-- MATERIAL SUPPLIED --
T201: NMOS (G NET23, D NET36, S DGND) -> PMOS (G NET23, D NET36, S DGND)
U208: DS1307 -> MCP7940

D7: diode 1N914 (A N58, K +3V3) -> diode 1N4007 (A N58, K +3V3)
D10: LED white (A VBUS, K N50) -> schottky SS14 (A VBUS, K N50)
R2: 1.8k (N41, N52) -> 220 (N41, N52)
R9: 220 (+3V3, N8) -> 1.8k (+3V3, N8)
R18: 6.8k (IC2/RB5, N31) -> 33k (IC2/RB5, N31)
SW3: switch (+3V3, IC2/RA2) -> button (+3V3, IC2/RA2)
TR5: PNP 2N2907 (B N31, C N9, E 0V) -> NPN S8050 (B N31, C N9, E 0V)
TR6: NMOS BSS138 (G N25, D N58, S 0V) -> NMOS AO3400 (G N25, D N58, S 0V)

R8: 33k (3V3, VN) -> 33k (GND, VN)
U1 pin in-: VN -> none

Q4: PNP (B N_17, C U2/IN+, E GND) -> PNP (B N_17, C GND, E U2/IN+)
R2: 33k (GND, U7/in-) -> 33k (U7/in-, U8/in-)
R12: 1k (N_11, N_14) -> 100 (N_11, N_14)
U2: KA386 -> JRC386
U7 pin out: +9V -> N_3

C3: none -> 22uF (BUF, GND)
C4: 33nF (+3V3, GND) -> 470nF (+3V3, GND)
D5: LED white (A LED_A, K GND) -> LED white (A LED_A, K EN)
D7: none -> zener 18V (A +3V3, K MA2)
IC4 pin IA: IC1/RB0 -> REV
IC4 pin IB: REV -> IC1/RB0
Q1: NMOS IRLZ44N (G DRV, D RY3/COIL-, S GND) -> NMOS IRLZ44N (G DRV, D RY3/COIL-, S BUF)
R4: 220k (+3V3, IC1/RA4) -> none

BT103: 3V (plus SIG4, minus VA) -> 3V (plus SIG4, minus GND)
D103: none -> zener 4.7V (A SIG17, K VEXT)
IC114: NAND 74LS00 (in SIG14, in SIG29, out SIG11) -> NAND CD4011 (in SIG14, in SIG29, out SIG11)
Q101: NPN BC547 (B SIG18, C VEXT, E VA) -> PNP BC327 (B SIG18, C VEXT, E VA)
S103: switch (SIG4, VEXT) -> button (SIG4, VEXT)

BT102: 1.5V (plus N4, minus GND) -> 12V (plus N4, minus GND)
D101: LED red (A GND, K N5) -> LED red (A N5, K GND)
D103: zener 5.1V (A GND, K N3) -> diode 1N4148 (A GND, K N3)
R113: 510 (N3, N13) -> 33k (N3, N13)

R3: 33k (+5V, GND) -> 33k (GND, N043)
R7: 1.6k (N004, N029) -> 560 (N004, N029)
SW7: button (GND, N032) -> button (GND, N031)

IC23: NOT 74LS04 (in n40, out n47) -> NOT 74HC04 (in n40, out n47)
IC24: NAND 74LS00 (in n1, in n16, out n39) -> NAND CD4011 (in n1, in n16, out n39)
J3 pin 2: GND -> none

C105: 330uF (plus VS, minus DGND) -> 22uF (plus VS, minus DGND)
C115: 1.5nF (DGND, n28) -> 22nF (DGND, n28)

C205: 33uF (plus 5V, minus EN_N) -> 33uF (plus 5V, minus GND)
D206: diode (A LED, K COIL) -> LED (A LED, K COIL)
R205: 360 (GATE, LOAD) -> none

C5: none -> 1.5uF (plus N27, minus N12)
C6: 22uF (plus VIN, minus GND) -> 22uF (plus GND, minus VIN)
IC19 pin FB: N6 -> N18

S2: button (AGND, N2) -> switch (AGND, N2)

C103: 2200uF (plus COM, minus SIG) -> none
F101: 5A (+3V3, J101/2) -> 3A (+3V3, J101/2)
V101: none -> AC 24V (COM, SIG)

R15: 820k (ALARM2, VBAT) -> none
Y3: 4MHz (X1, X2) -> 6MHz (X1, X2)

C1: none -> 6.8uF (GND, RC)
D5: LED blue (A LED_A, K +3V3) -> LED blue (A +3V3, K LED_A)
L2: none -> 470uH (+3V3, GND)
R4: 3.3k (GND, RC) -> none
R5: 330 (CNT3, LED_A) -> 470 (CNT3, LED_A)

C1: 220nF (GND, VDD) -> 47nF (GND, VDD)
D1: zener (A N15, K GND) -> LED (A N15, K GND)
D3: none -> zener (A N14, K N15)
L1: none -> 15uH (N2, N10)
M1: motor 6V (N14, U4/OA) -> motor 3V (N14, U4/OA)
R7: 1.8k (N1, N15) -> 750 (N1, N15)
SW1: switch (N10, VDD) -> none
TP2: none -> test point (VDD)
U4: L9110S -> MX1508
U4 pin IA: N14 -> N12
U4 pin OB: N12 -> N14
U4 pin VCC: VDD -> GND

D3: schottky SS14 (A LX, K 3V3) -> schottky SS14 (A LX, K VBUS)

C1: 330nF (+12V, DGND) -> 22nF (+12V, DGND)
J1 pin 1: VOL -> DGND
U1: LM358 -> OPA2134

-- DIRECTIONS FOR THIS TASK --
Beginning at the line above with "R18: 6.8k (IC2/RB5, N31)" and finishing at the line with "C115: 1.5nF (DGND, n28) -> 22nF (DGND, n28)", return each line exactly and return nothing else.

-- REPLY TO THE TASK --
R18: 6.8k (IC2/RB5, N31) -> 33k (IC2/RB5, N31)
SW3: switch (+3V3, IC2/RA2) -> button (+3V3, IC2/RA2)
TR5: PNP 2N2907 (B N31, C N9, E 0V) -> NPN S8050 (B N31, C N9, E 0V)
TR6: NMOS BSS138 (G N25, D N58, S 0V) -> NMOS AO3400 (G N25, D N58, S 0V)

R8: 33k (3V3, VN) -> 33k (GND, VN)
U1 pin in-: VN -> none

Q4: PNP (B N_17, C U2/IN+, E GND) -> PNP (B N_17, C GND, E U2/IN+)
R2: 33k (GND, U7/in-) -> 33k (U7/in-, U8/in-)
R12: 1k (N_11, N_14) -> 100 (N_11, N_14)
U2: KA386 -> JRC386
U7 pin out: +9V -> N_3

C3: none -> 22uF (BUF, GND)
C4: 33nF (+3V3, GND) -> 470nF (+3V3, GND)
D5: LED white (A LED_A, K GND) -> LED white (A LED_A, K EN)
D7: none -> zener 18V (A +3V3, K MA2)
IC4 pin IA: IC1/RB0 -> REV
IC4 pin IB: REV -> IC1/RB0
Q1: NMOS IRLZ44N (G DRV, D RY3/COIL-, S GND) -> NMOS IRLZ44N (G DRV, D RY3/COIL-, S BUF)
R4: 220k (+3V3, IC1/RA4) -> none

BT103: 3V (plus SIG4, minus VA) -> 3V (plus SIG4, minus GND)
D103: none -> zener 4.7V (A SIG17, K VEXT)
IC114: NAND 74LS00 (in SIG14, in SIG29, out SIG11) -> NAND CD4011 (in SIG14, in SIG29, out SIG11)
Q101: NPN BC547 (B SIG18, C VEXT, E VA) -> PNP BC327 (B SIG18, C VEXT, E VA)
S103: switch (SIG4, VEXT) -> button (SIG4, VEXT)

BT102: 1.5V (plus N4, minus GND) -> 12V (plus N4, minus GND)
D101: LED red (A GND, K N5) -> LED red (A N5, K GND)
D103: zener 5.1V (A GND, K N3) -> diode 1N4148 (A GND, K N3)
R113: 510 (N3, N13) -> 33k (N3, N13)

R3: 33k (+5V, GND) -> 33k (GND, N043)
R7: 1.6k (N004, N029) -> 560 (N004, N029)
SW7: button (GND, N032) -> button (GND, N031)

IC23: NOT 74LS04 (in n40, out n47) -> NOT 74HC04 (in n40, out n47)
IC24: NAND 74LS00 (in n1, in n16, out n39) -> NAND CD4011 (in n1, in n16, out n39)
J3 pin 2: GND -> none

C105: 330uF (plus VS, minus DGND) -> 22uF (plus VS, minus DGND)
C115: 1.5nF (DGND, n28) -> 22nF (DGND, n28)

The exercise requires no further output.